Start Input records
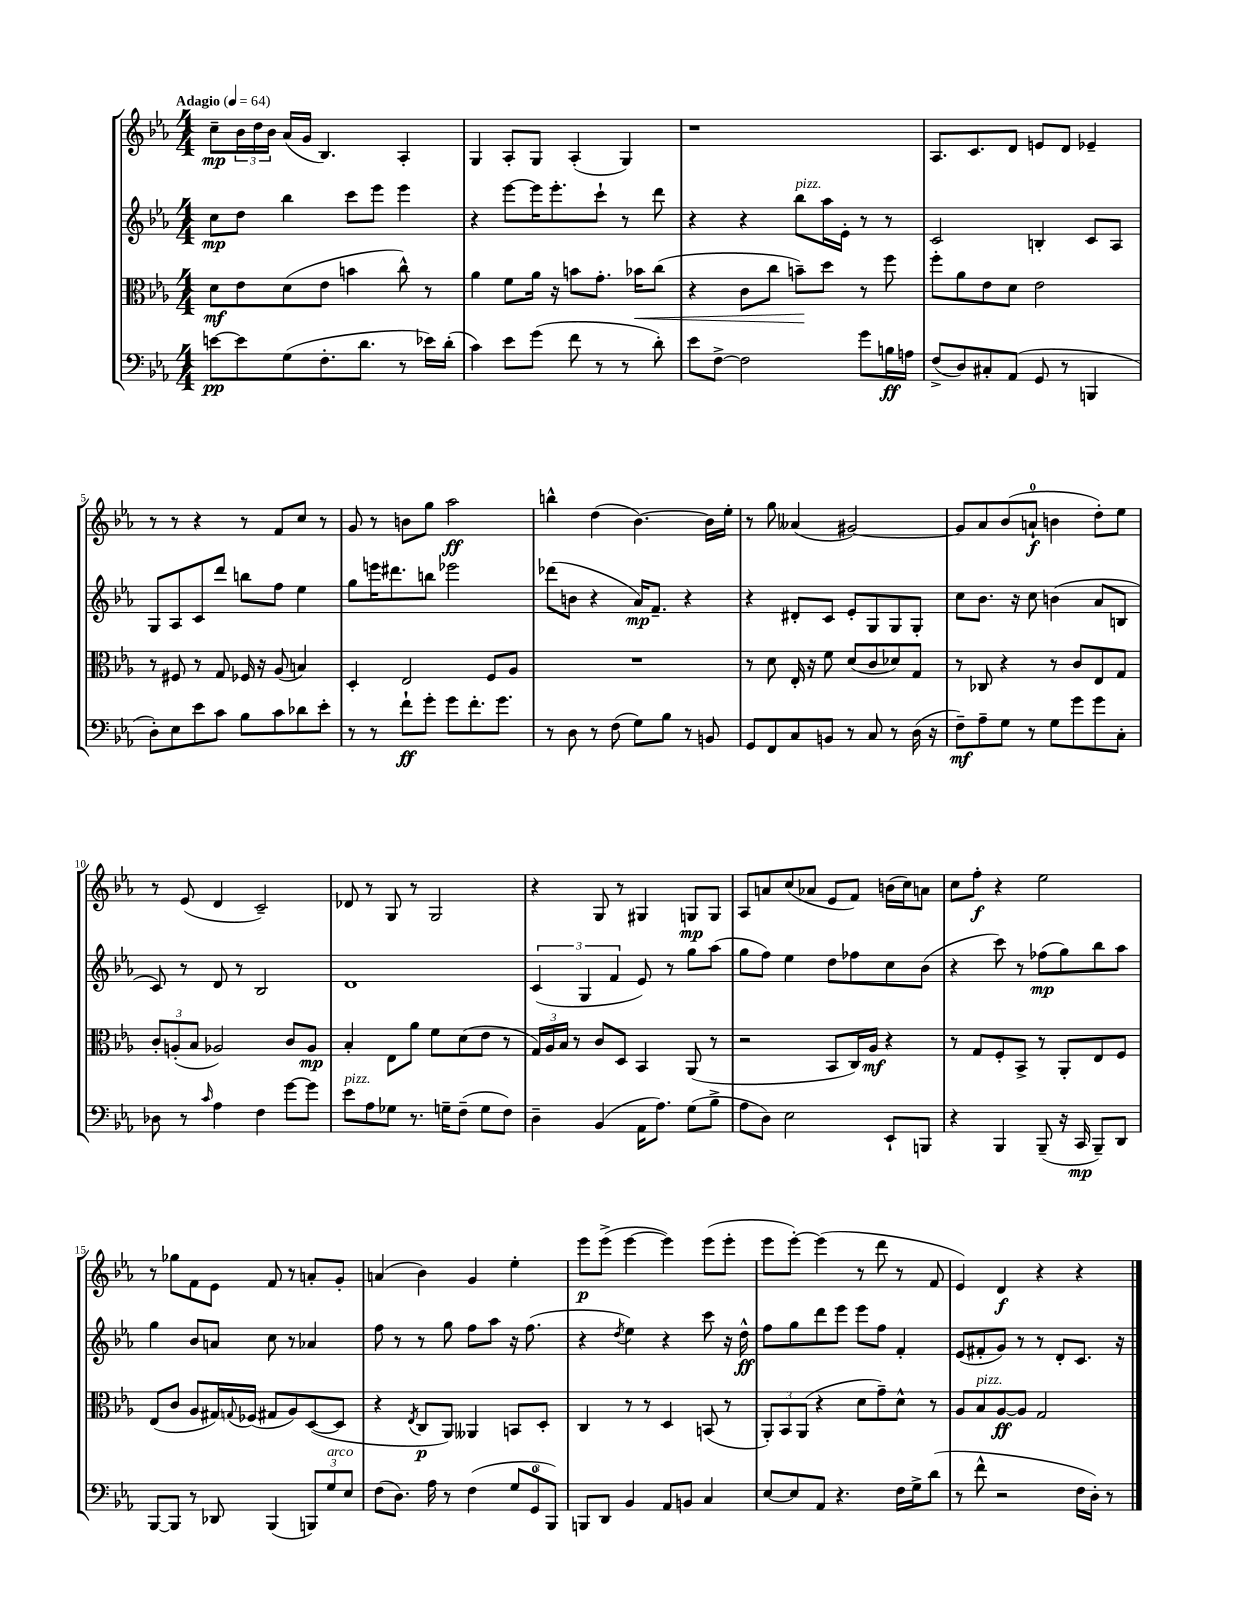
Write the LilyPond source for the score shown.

<<
\new StaffGroup <<
\new Staff = "s0" {
    \clef treble \key ees \major \numericTimeSignature \time 4/4 \tempo "Adagio" 4 = 64
    c''8--\mp \tuplet 3/2 { bes'16 d''16 bes'16 } aes'16( g'16 bes4.) aes4-. |
    g4 aes8-. g8 aes4-.( g4) |
    r1 |
    aes8. c'8. d'8 e'8 d'8 ees'4-- |
    r8 r8 r4 r8 f'8 c''8 r8 |
    g'8 r8 b'8 g''8 aes''2\ff |
    b''4-^ d''4( bes'4.~) bes'16 ees''16-. |
    r8 g''8 aeses'4( gis'2~) |
    gis'8 aes'8 bes'8( a'8-0-!\f b'4 d''8-.) ees''8 |
    r8 ees'8( d'4 c'2--) |
    des'8 r8 g8 r8 g2 |
    r4 g8 r8 gis4 g8\mp g8 |
    aes8 a'8 c''8( aes'8 ees'8 f'8) b'16( c''16) a'8 |
    c''8 f''8-.\f r4 ees''2 |
    r8 ges''8 f'8 ees'8 f'8 r8 a'8-. g'8-. |
    a'4( bes'4) g'4 ees''4-. |
    ees'''8\p ees'''8->( ees'''4~ ees'''4) ees'''8( ees'''8-. |
    ees'''8 ees'''8~-.) ees'''4( r8 d'''8 r8 f'8 |
    ees'4) d'4\f r4 r4 \bar "|." |
}
\new Staff = "s1" {
    \clef treble \key ees \major \numericTimeSignature \time 4/4
    c''8\mp d''8 bes''4 c'''8 ees'''8 ees'''4 |
    r4 ees'''8~ ees'''16 ees'''8.-. c'''8-! r8 d'''8 |
    r4 r4 bes''8^\markup { \italic "pizz." } aes''16 ees'16-. r8 r8 |
    c'2 b4-. c'8 aes8 |
    g8 aes8 c'8 d'''8 b''8 f''8 ees''4 |
    g''8 e'''16 dis'''8. b''8 ees'''2 |
    des'''8( b'8 r4 aes'16\mp) f'8.-- r4 |
    r4 dis'8-. c'8 ees'8-. g8 g8 g8-. |
    c''8 bes'8. r16 c''8 b'4( aes'8 b8 |
    c'8) r8 d'8 r8 bes2 |
    d'1 |
    \tuplet 3/2 { c'4( g4 f'4 } ees'8) r8 g''8 aes''8( |
    g''8 f''8) ees''4 d''8 fes''8 c''8 bes'8( |
    r4 c'''8) r8 fes''8\mp( g''8) bes''8 aes''8 |
    g''4 bes'8 a'8 c''8 r8 aes'4 |
    f''8 r8 r8 g''8 f''8 aes''8 r16 f''8.( |
    r4 \acciaccatura { d''8 } ees''4) r4 c'''8 r16 d''16-^\ff |
    f''8 g''8 d'''8 ees'''8 ees'''8 f''8 f'4-. |
    ees'8( fis'8-. g'8) r8 r8 d'8-. c'8. r16 \bar "|." |
}
\new Staff = "s2" {
    \clef alto \key ees \major \numericTimeSignature \time 4/4
    d'8\mf ees'8 d'8( ees'8 b'4 c''8-^) r8 |
    aes'4 f'8 aes'16 r16 b'8 g'8.-. bes'16\< c''8( |
    r4 c'8 c''8 b'8--\!) d''8 r8 f''8 |
    f''8-. aes'8 ees'8 d'8 ees'2 |
    r8 fis8 r8 g8 fes16 r16 aes8( b4) |
    d4-. ees2 f8 aes8 |
    R1 |
    r8 d'8 ees16-. r16 f'8 d'8( c'8 des'8) g8 |
    r8 ces8 r4 r8 c'8 ees8 g8 |
    \tuplet 3/2 { c'8-. a8-.( bes8 } aes2) c'8 aes8\mp |
    bes4-. ees8 aes'8 f'8 d'8( ees'8 r8 |
    \tuplet 3/2 { g16) aes16 bes16 } r8 c'8 d8 bes,4 aes,8( r8 |
    r2 bes,8 c16) aes16\mf r4 |
    r8 g8 f8-. bes,8-> r8 aes,8-. ees8 f8 |
    ees8( c'8 aes8 gis16) \appoggiatura { g8 } fes16( gis8 aes8) d8~( d8 |
    r4 \acciaccatura { ees8 } c8\p aes,8) aeses,4 b,8 d8-. |
    c4 r8 r8 d4 b,8( r8 |
    \tuplet 3/2 { aes,8-.) bes,8 aes,8( } r4 d'8 g'8--) d'8-^ r8 |
    aes8 bes8^\markup { \italic "pizz." } aes8~\ff aes8 g2 \bar "|." |
}
\new Staff = "s3" {
    \clef bass \key ees \major \numericTimeSignature \time 4/4
    e'8~\pp e'8 g8( f8.-. d'8. r8 ees'16) d'16-.( |
    c'4) ees'8 g'8( f'8 r8 r8 d'8-.) |
    ees'8 f8~-> f2 g'8 b16\ff a16 |
    f8->( d8) cis8-. aes,8( g,8 r8 b,,4 |
    d8-.) ees8 ees'8 c'8 bes8 c'8 des'8 ees'8-. |
    r8 r8 f'8-!\ff g'8-. g'8 f'8.-. g'8. |
    r8 d8 r8 f8( g8) bes8 r8 b,8 |
    g,8 f,8 c8 b,8 r8 c8 r8 d16( r16 |
    f8--\mf) aes8-- g8 r8 g8 g'8 g'8 c8-. |
    des8 r8 \grace { c'16 } aes4 f4 g'8~ g'8 |
    ees'8^\markup { \italic "pizz." } aes8 ges8 r8. g16-- f8--( g8 f8) |
    d4-- bes,4( aes,16 aes8.) g8( bes8-> |
    aes8 d8) ees2 ees,8-! b,,8 |
    r4 bes,,4 bes,,8--( r16 c,16\mp bes,,8--) d,8 |
    bes,,8~ bes,,8 r8 des,8 bes,,4( \tuplet 3/2 { b,,8) g8^\markup { \italic "arco" } ees8 } |
    f8( d8.) aes16 r8 f4( \tuplet 3/2 { g8 g,8-0 bes,,8) } |
    b,,8 d,8 bes,4 aes,8 b,8 c4 |
    ees8~ ees8 aes,8 r4. f16 g16-> d'8( |
    r8 f'8-^ r2 f16 d16-.) r8 \bar "|." |
}
>>
>>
End Input records
Exercise aim: Please gather every line in the entries above that contains the string "major", treating uppercase and lowercase as different.

Reply:
    \clef treble \key ees \major \numericTimeSignature \time 4/4 \tempo "Adagio" 4 = 64
    \clef treble \key ees \major \numericTimeSignature \time 4/4
    \clef alto \key ees \major \numericTimeSignature \time 4/4
    \clef bass \key ees \major \numericTimeSignature \time 4/4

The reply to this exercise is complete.